◆ **MATERIAL PROVIDED**:
□ □ □

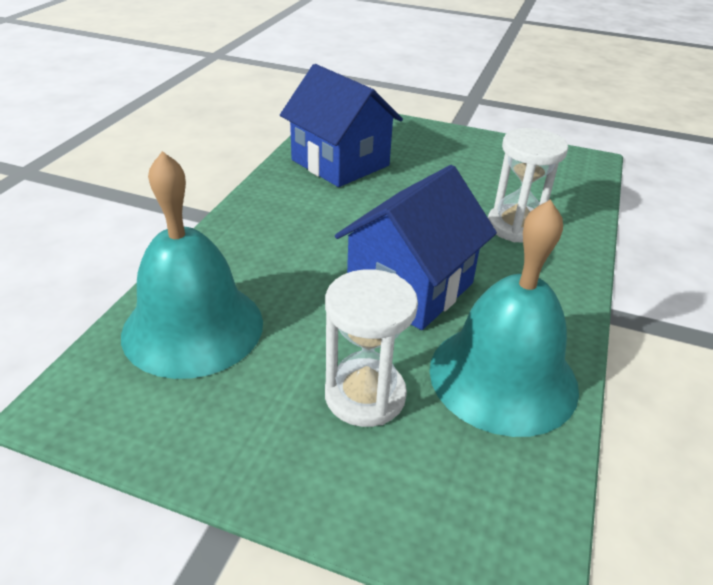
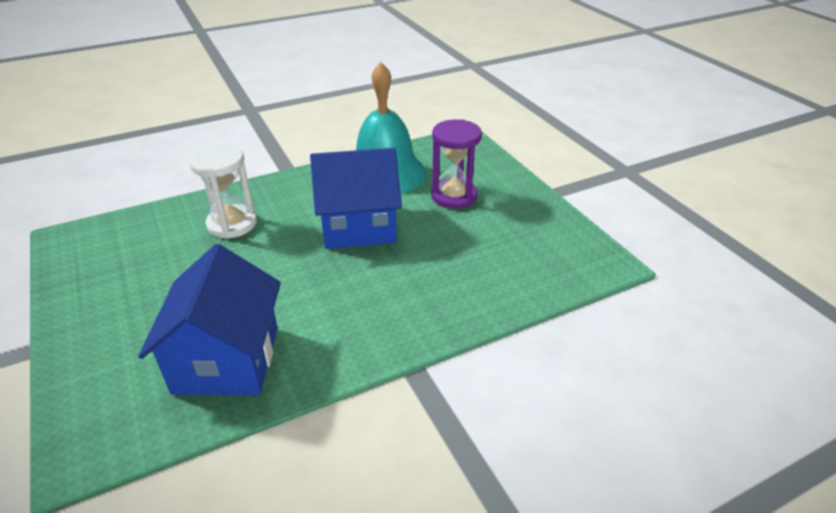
camera: 135 degrees left, 0 degrees up
turquoise bell [121,151,263,379] -> none
white hourglass [325,269,418,427] -> purple hourglass [431,119,482,209]

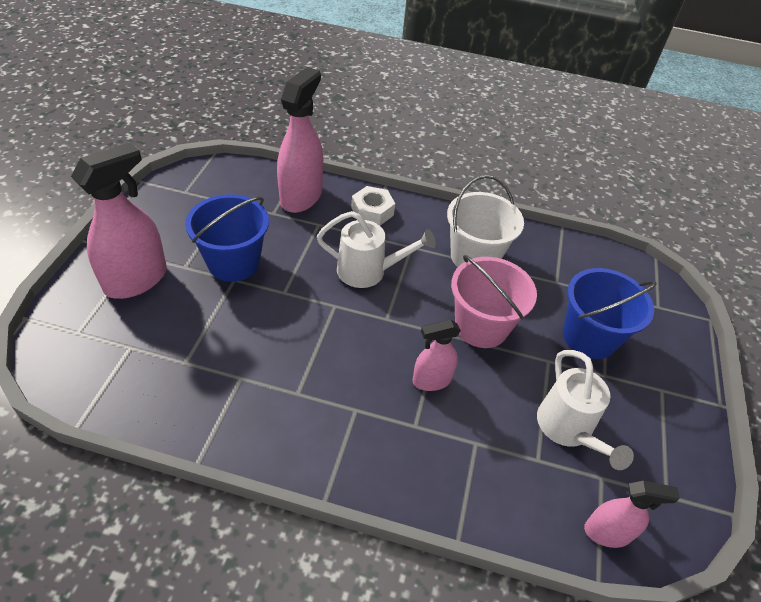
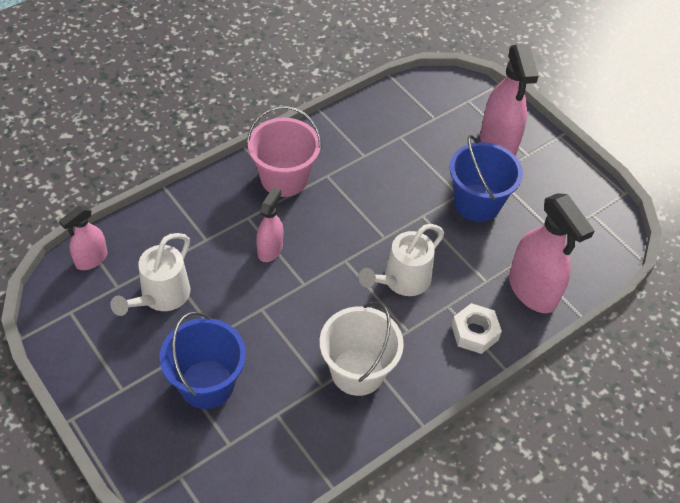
camera: 130 degrees right, 5 degrees up
pink bucket [451,255,537,348] -> pink bucket moved to [247,106,322,197]
white watering can [537,350,634,470] -> white watering can turned 90 degrees counterclockwise [110,233,190,316]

□ □ □

Those lines from the one with "pink bucket [451,255,537,348]" through the last line of the material above are to be retyped exactly, with nothing else.

pink bucket [451,255,537,348] -> pink bucket moved to [247,106,322,197]
white watering can [537,350,634,470] -> white watering can turned 90 degrees counterclockwise [110,233,190,316]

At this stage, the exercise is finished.